▸ **PROMPT**
I'd like the full listing transcribed exactly, with no images included.
○ ○ ○
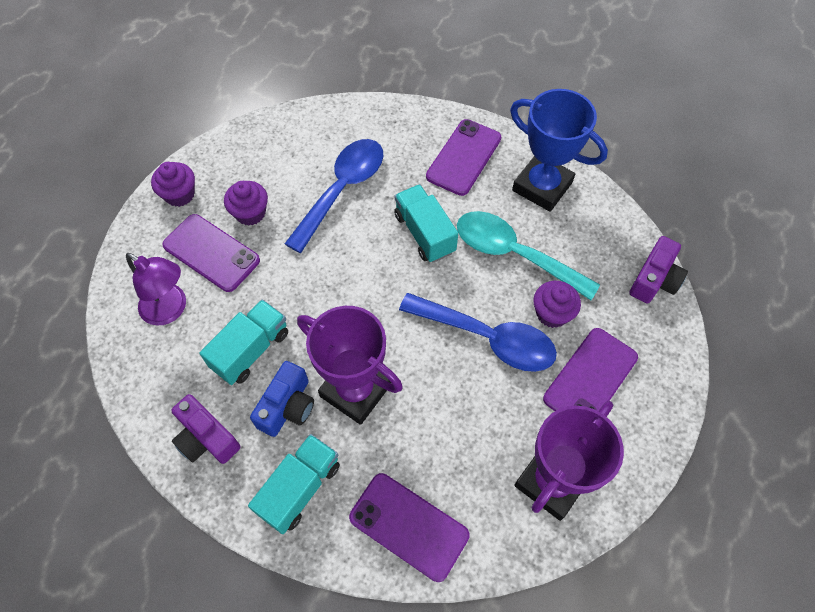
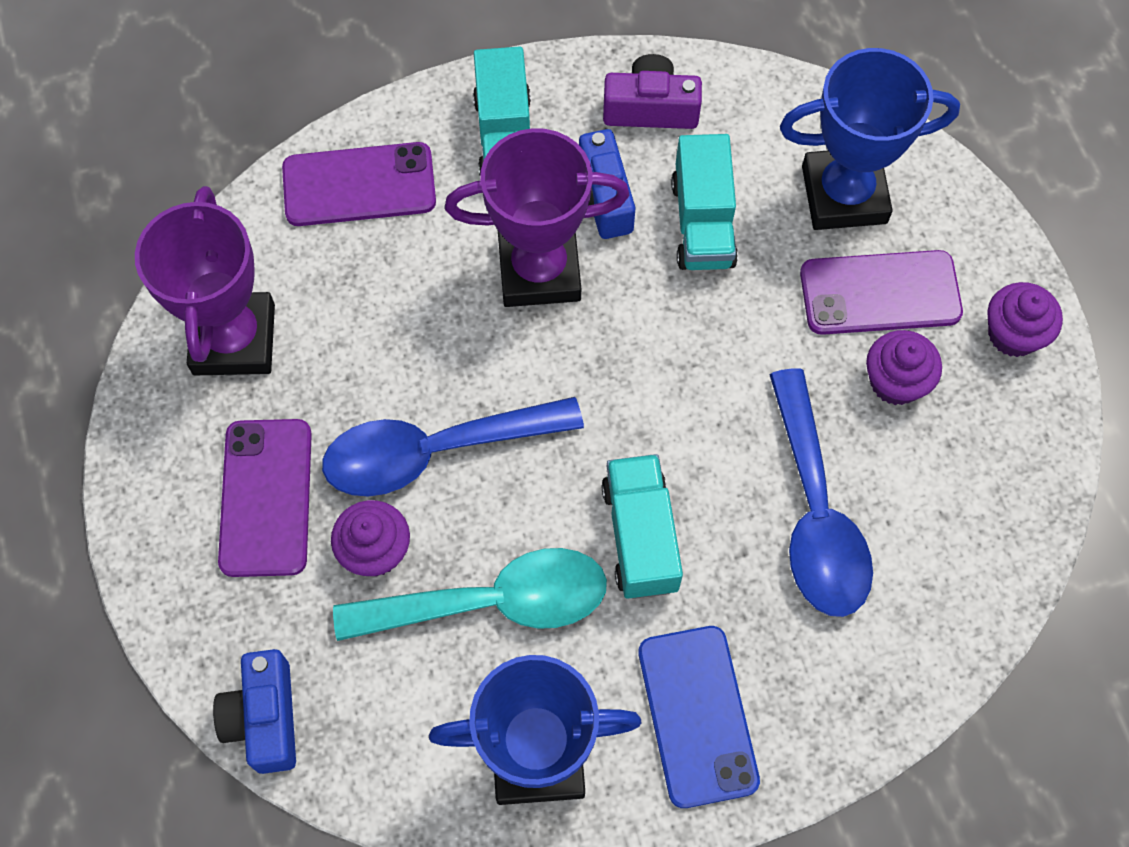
camera: 140 degrees right, 5 degrees up
(170, 310) = (844, 195): purple lamp -> blue trophy
(424, 233) = (640, 536): turquoise truck -> turquoise truck turned 120 degrees counterclockwise
(464, 157) = (697, 716): purple phone -> blue phone
(654, 279) = (264, 718): purple camera -> blue camera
○ ○ ○
▸ **RESULT OF THE EXERCISE**
camera: 140 degrees right, 5 degrees up
(170, 310) = (844, 195): purple lamp -> blue trophy
(424, 233) = (640, 536): turquoise truck -> turquoise truck turned 120 degrees counterclockwise
(464, 157) = (697, 716): purple phone -> blue phone
(654, 279) = (264, 718): purple camera -> blue camera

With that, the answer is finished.